## Supplied data:

======

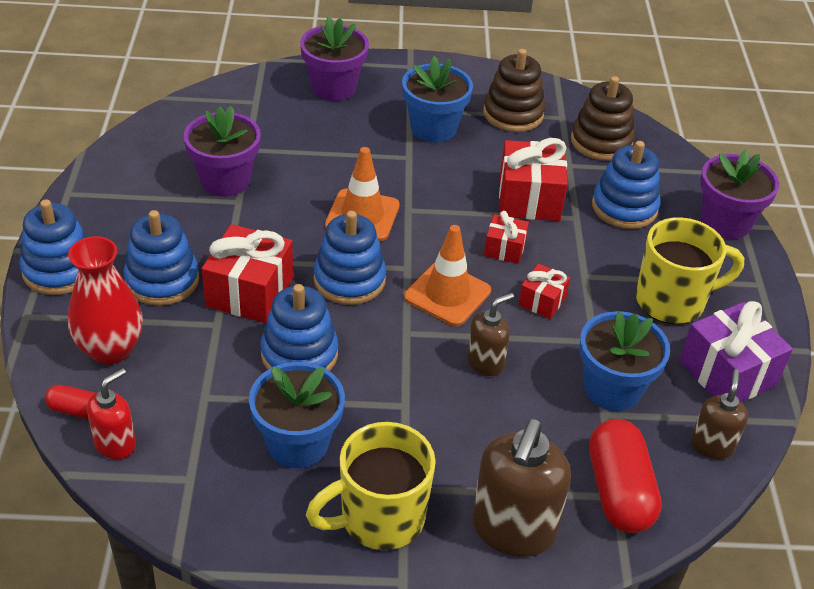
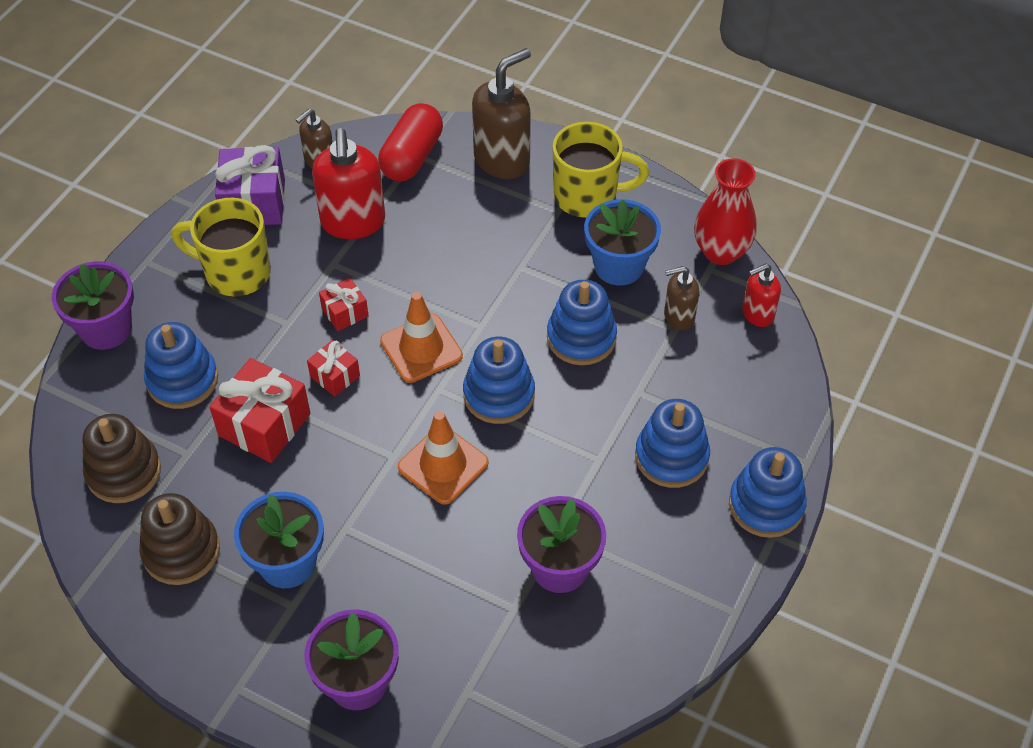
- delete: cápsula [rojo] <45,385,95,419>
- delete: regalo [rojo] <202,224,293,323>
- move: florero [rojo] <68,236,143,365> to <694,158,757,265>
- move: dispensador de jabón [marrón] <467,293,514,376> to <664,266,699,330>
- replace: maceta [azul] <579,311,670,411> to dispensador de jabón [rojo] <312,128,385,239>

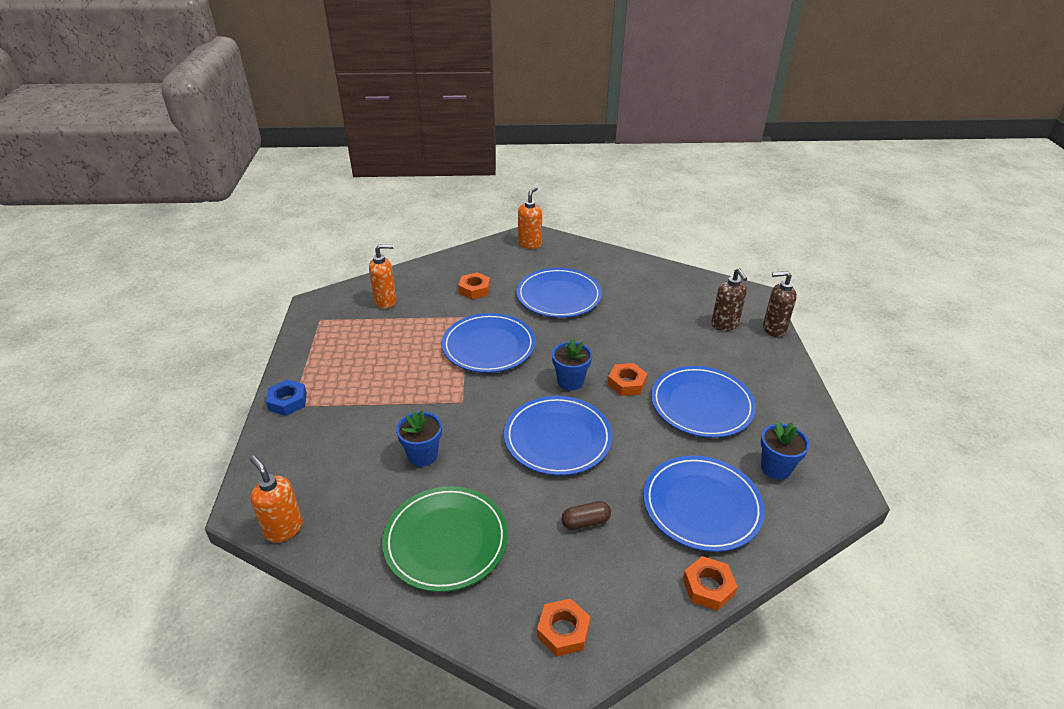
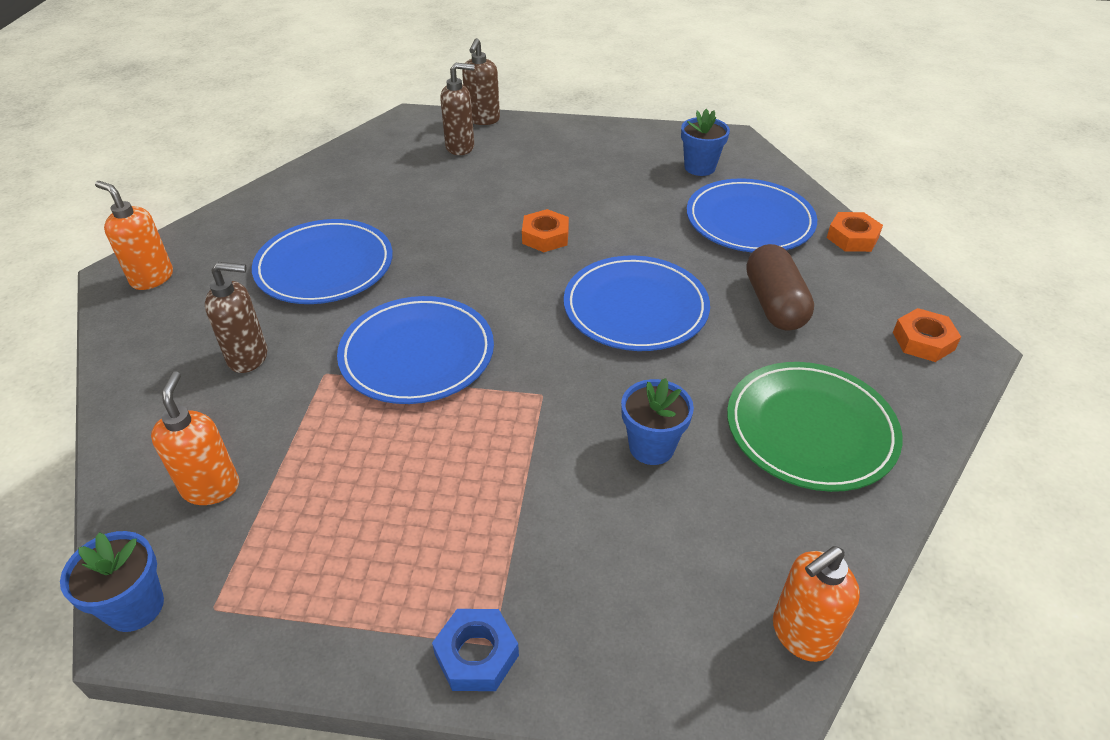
- delete: plato [azul] <651,366,756,438>
- move: maceta [azul] <552,338,592,391> to <60,531,164,632>
- replace: tuerca [naranja] <458,272,490,299> to dispensador de jabón [marrón] <205,262,267,373>
- resize: cápsula [marrón] <561,501,611,530> = <746,244,814,331> x1.77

======

## What you are asked to do:
The lines to copy run from the line containing "- move: dispensador" through the end of the data above; copy exactly those, minus the pictures.

## Response to this exercise:
- move: dispensador de jabón [marrón] <467,293,514,376> to <664,266,699,330>
- replace: maceta [azul] <579,311,670,411> to dispensador de jabón [rojo] <312,128,385,239>

- delete: plato [azul] <651,366,756,438>
- move: maceta [azul] <552,338,592,391> to <60,531,164,632>
- replace: tuerca [naranja] <458,272,490,299> to dispensador de jabón [marrón] <205,262,267,373>
- resize: cápsula [marrón] <561,501,611,530> = <746,244,814,331> x1.77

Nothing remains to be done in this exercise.